Information provided —
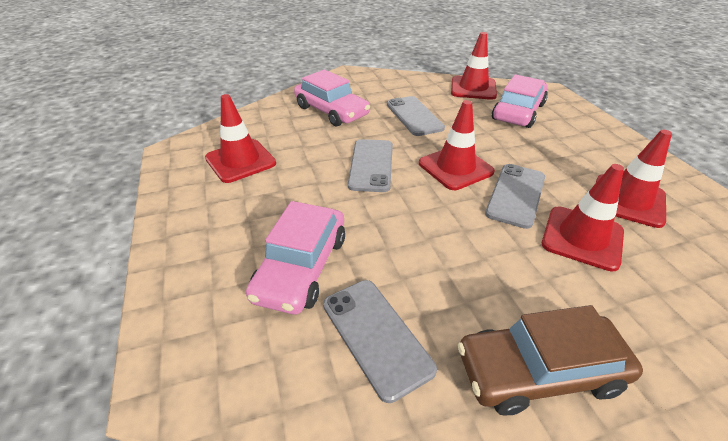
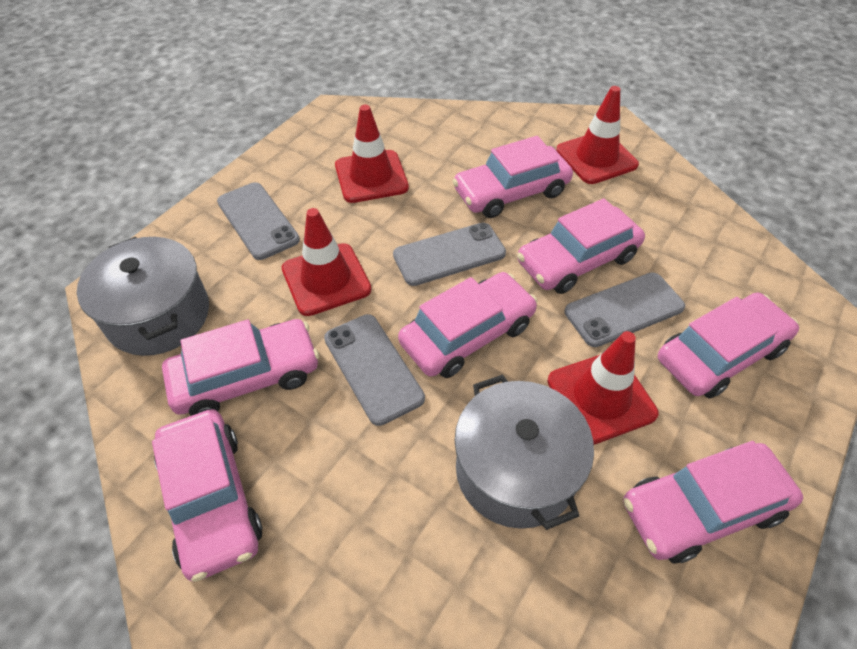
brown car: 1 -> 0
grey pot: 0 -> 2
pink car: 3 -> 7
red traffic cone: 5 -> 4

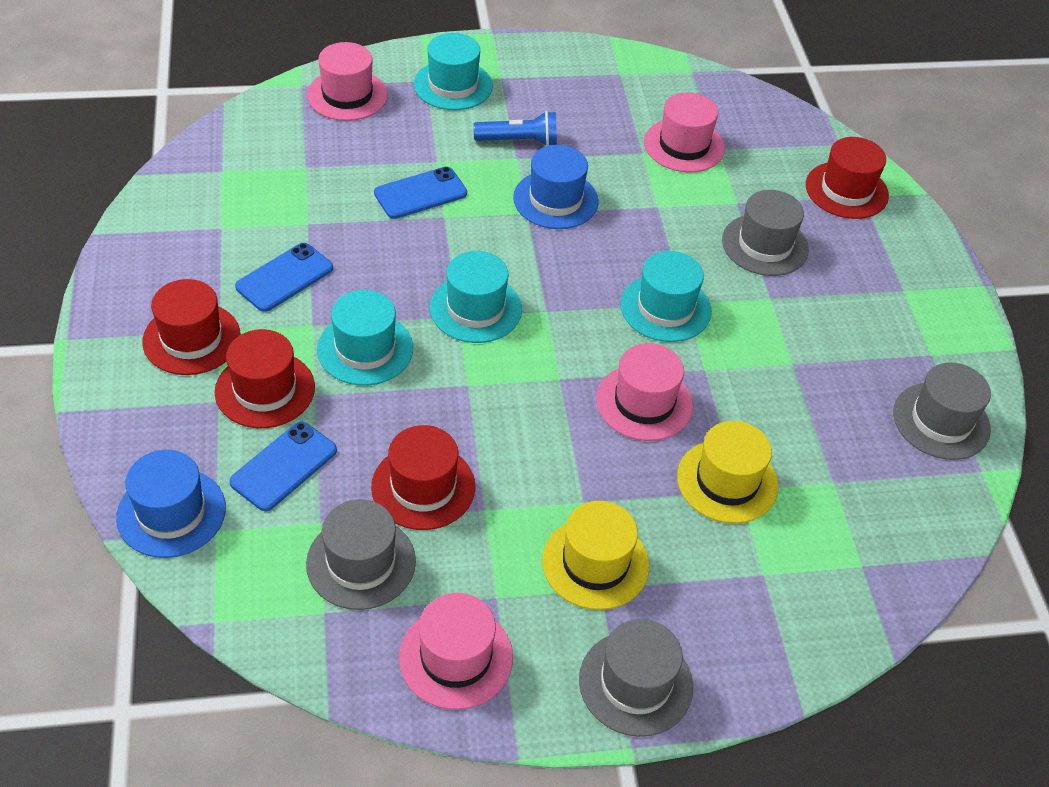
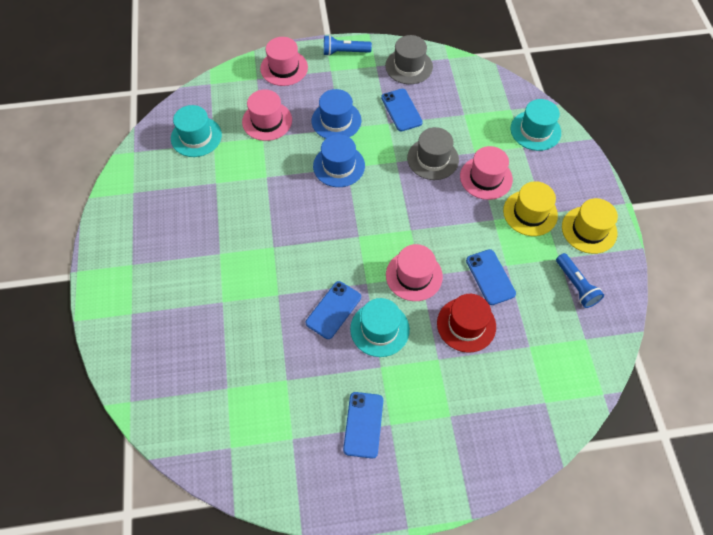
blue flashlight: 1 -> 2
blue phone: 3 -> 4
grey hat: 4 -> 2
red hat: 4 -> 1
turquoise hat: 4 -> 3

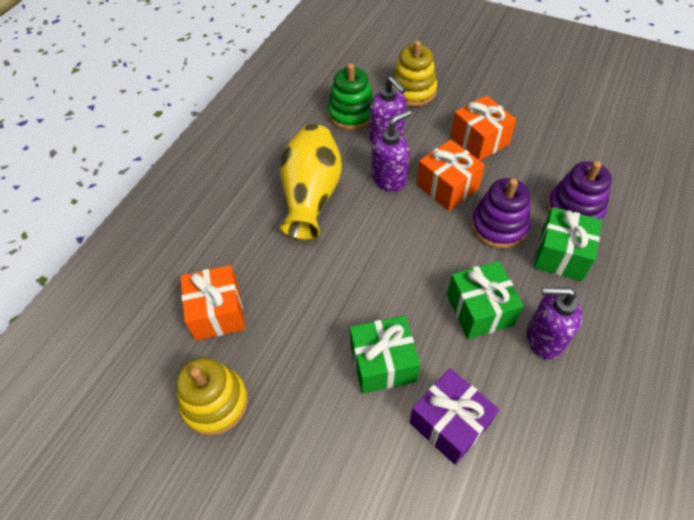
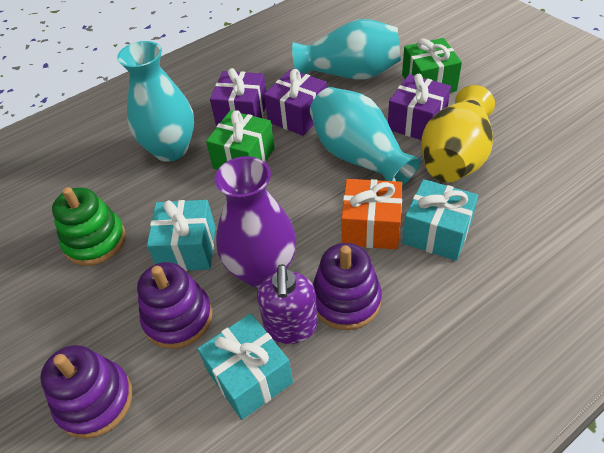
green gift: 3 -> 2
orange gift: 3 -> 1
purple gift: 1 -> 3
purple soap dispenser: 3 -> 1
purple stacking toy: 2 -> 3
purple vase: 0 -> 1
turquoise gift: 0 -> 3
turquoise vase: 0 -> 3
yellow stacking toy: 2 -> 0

Activity — Only the lines from the line with "red hat: 4 -> 1" to the bottom of the material above should be reproduced, exactly and without pictures.

Result below —
red hat: 4 -> 1
turquoise hat: 4 -> 3

green gift: 3 -> 2
orange gift: 3 -> 1
purple gift: 1 -> 3
purple soap dispenser: 3 -> 1
purple stacking toy: 2 -> 3
purple vase: 0 -> 1
turquoise gift: 0 -> 3
turquoise vase: 0 -> 3
yellow stacking toy: 2 -> 0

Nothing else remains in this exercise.